**A run of records**

◆ ◆ ◆ ◆ ◆ ◆ ◆

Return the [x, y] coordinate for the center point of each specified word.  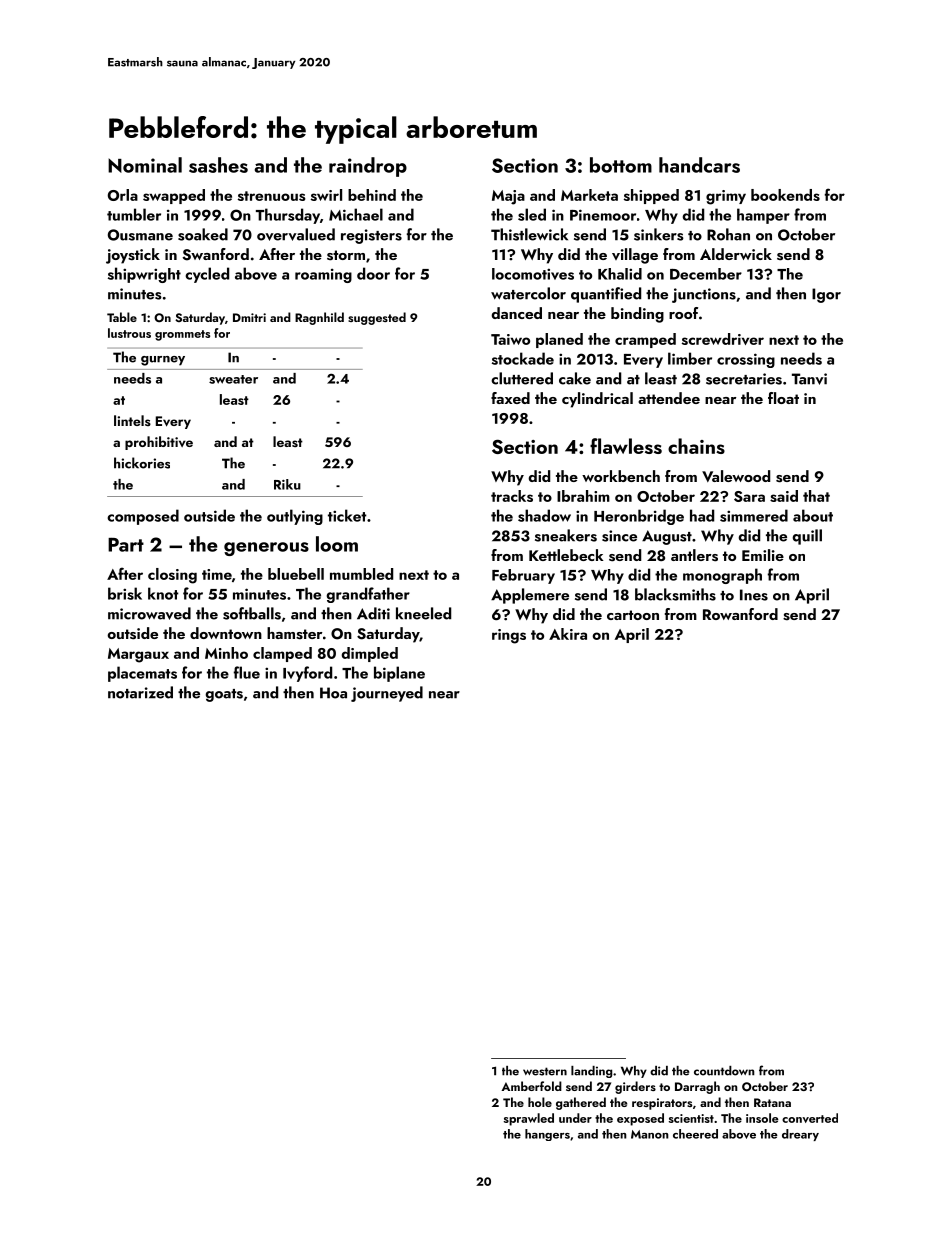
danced [516, 313]
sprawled [529, 1119]
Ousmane [140, 235]
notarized [140, 692]
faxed [510, 398]
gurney [163, 361]
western [545, 1071]
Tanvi [809, 379]
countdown [724, 1071]
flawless [626, 446]
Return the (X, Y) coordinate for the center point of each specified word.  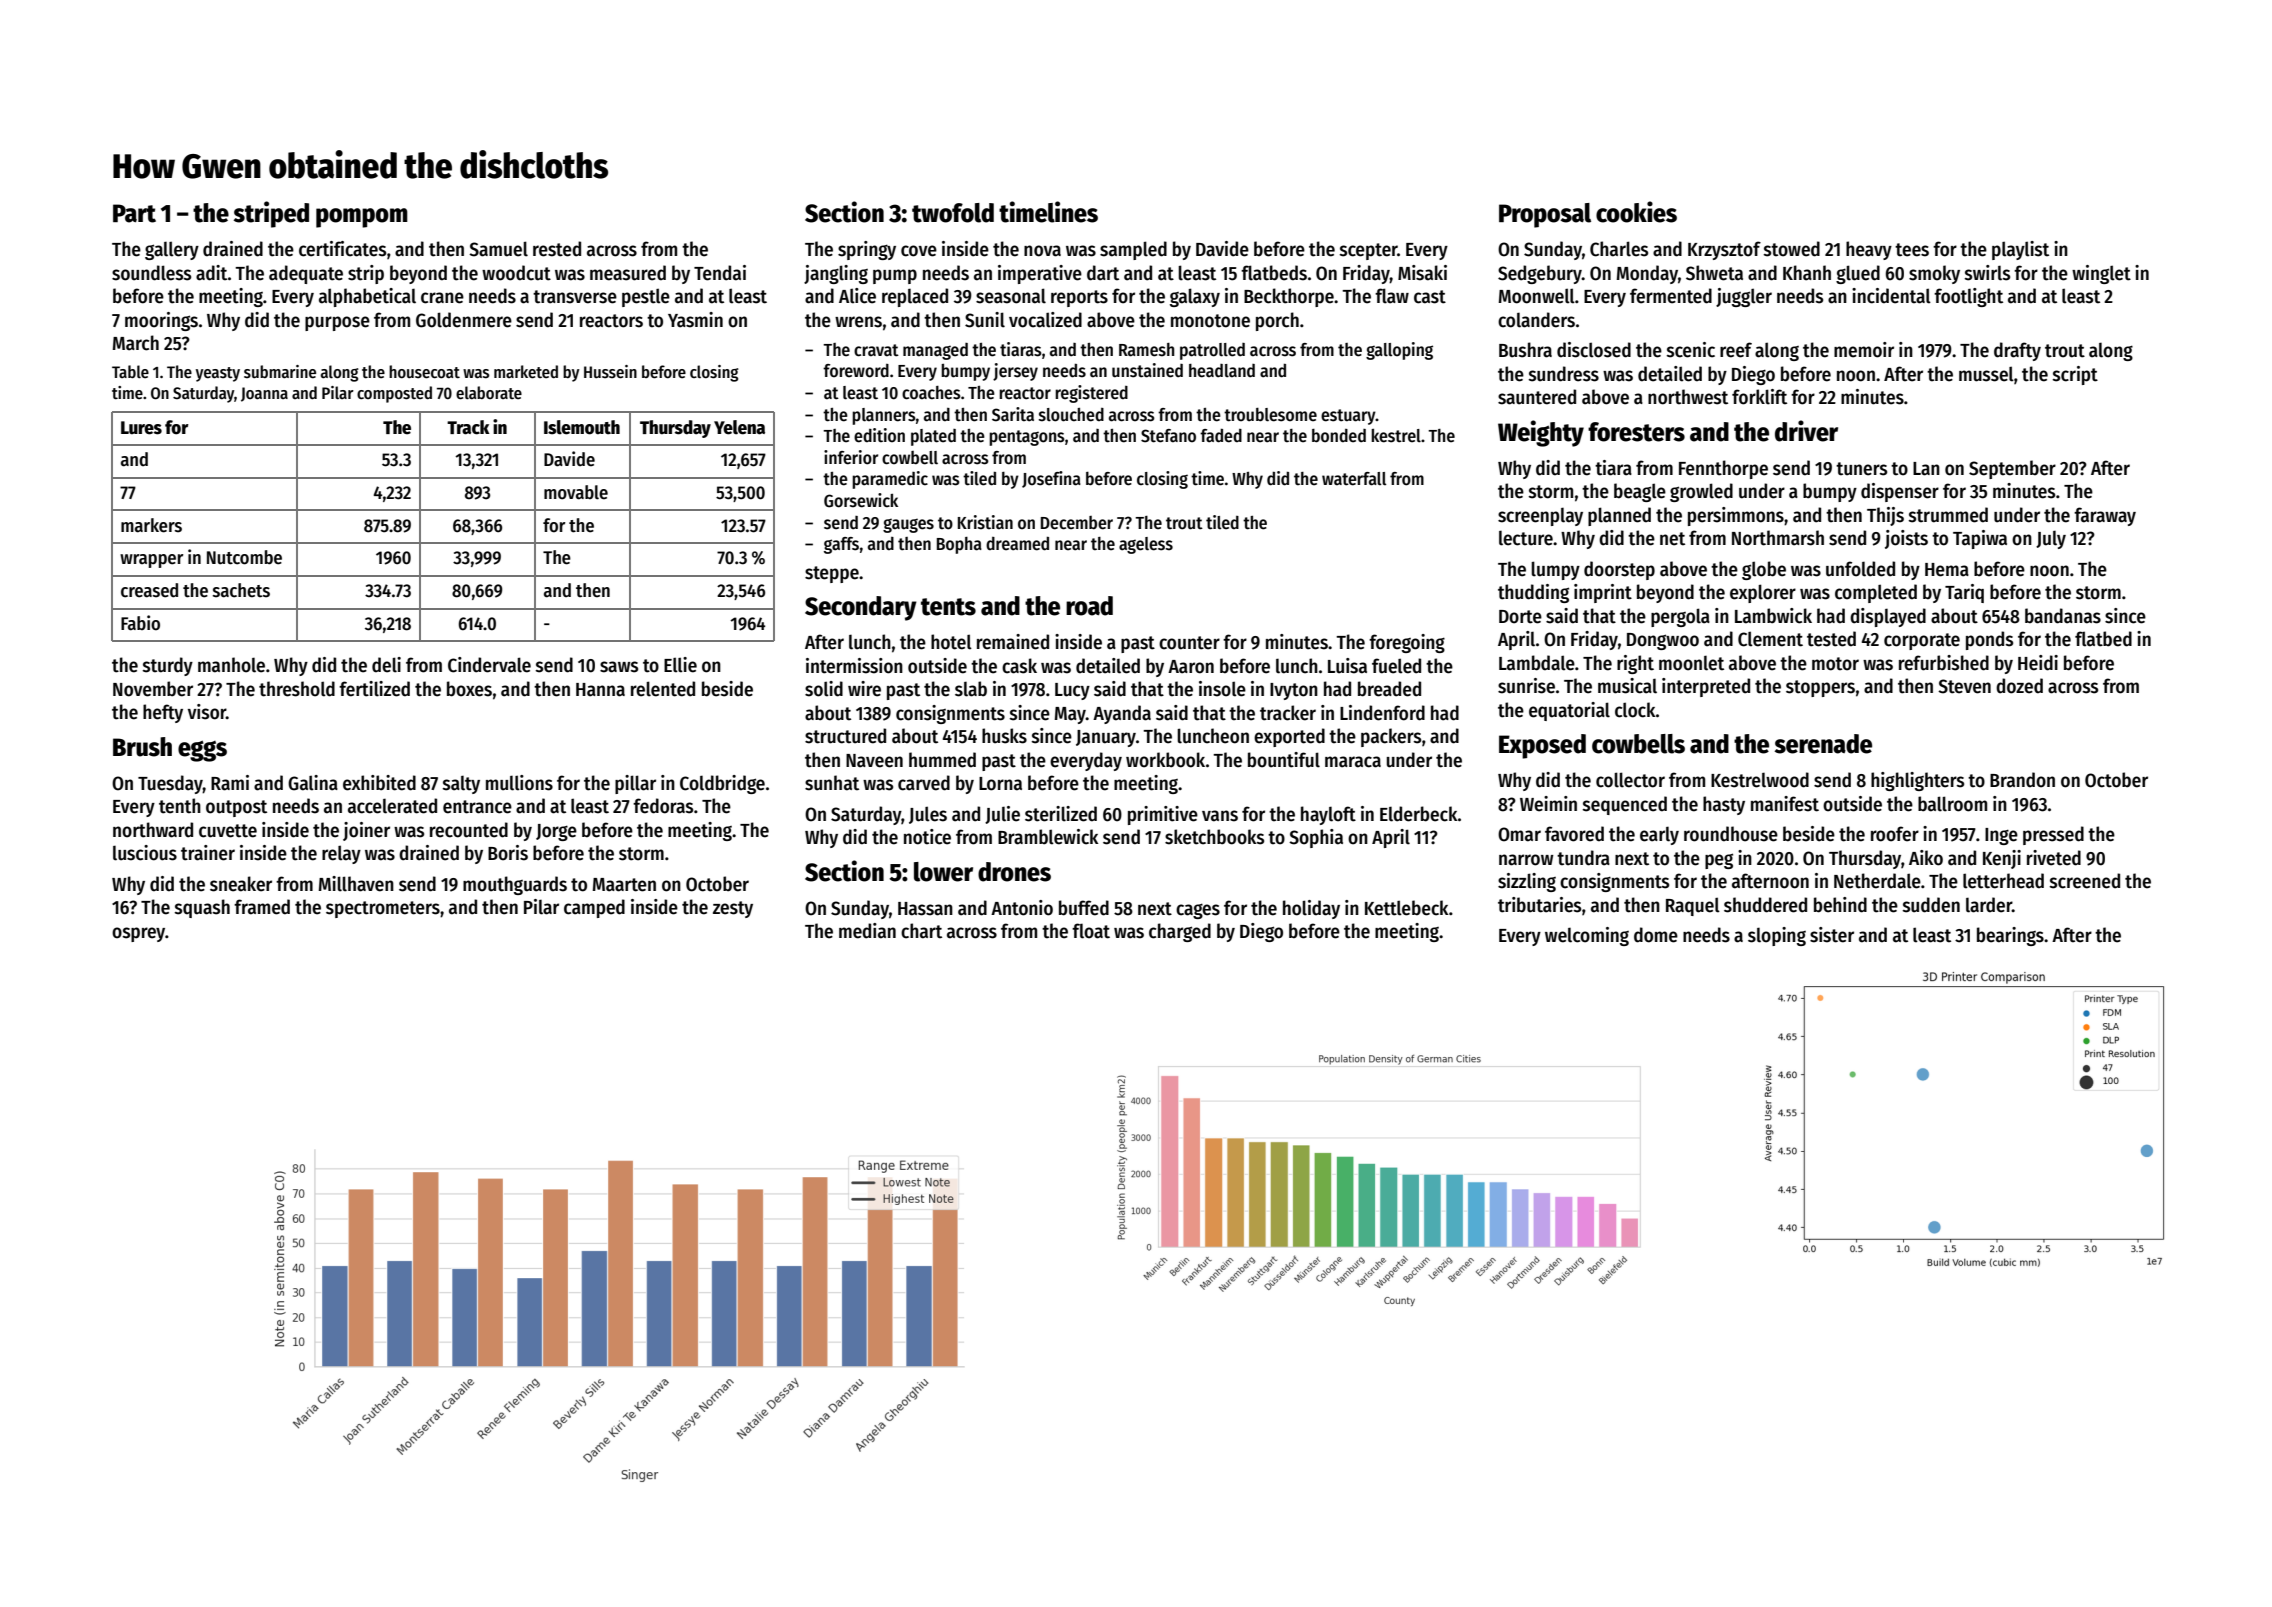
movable (576, 492)
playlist (2020, 250)
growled (1701, 492)
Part (134, 213)
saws (619, 667)
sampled (1133, 250)
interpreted (1706, 687)
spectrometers (383, 909)
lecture (1526, 538)
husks (1004, 736)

◆ ◆ ◆ ◆ ◆ ◆ ◆

**Problem requirements**
Output every line of these records verbatim, leaving out the pictures.

**Task response**
Return the [x, y] coordinate for the center point of each specified word.  
danced [516, 313]
sprawled [529, 1119]
Ousmane [140, 235]
notarized [140, 692]
faxed [510, 398]
gurney [163, 361]
western [545, 1071]
Tanvi [809, 379]
countdown [724, 1071]
flawless [626, 446]
Return the (X, Y) coordinate for the center point of each specified word.  
movable (576, 492)
playlist (2020, 250)
growled (1701, 492)
Part (134, 213)
saws (619, 667)
sampled (1133, 250)
interpreted (1706, 687)
spectrometers (383, 909)
lecture (1526, 538)
husks (1004, 736)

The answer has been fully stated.